▸ TASK DESCRIPTION:
Only the images are to be dropped; the records themselves must be repeated exactly.

▸ RECORDS FOR THIS TASK:
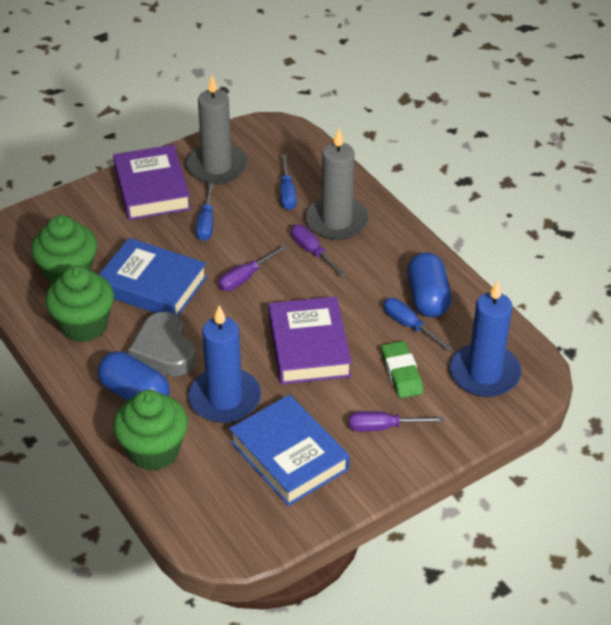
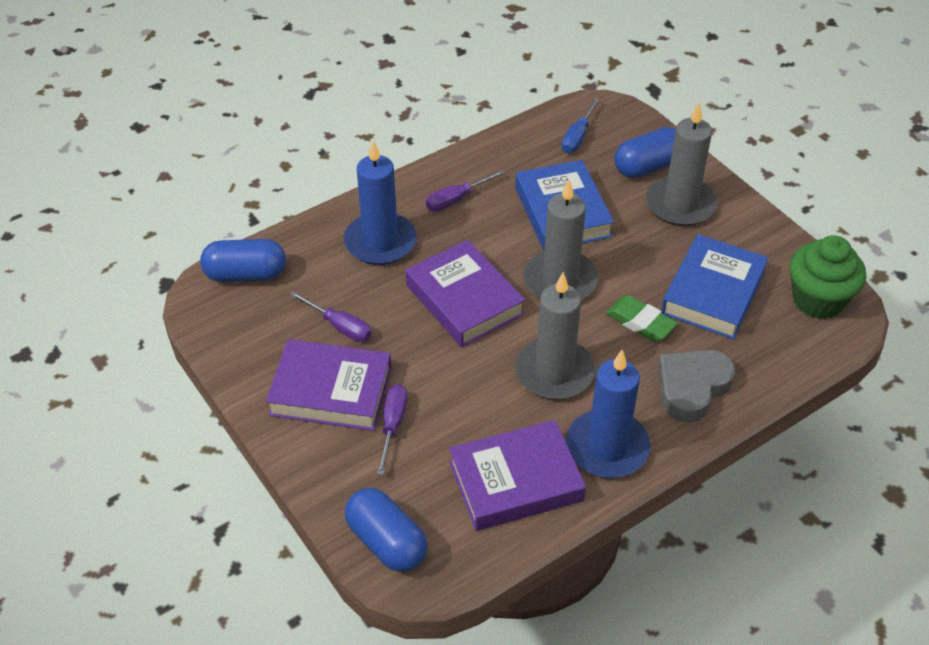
blue capsule: 2 -> 3
blue screwdriver: 3 -> 1
green cupcake: 3 -> 1
grey candle: 2 -> 3
purple book: 2 -> 3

▸ ANSWER SECTION:
blue capsule: 2 -> 3
blue screwdriver: 3 -> 1
green cupcake: 3 -> 1
grey candle: 2 -> 3
purple book: 2 -> 3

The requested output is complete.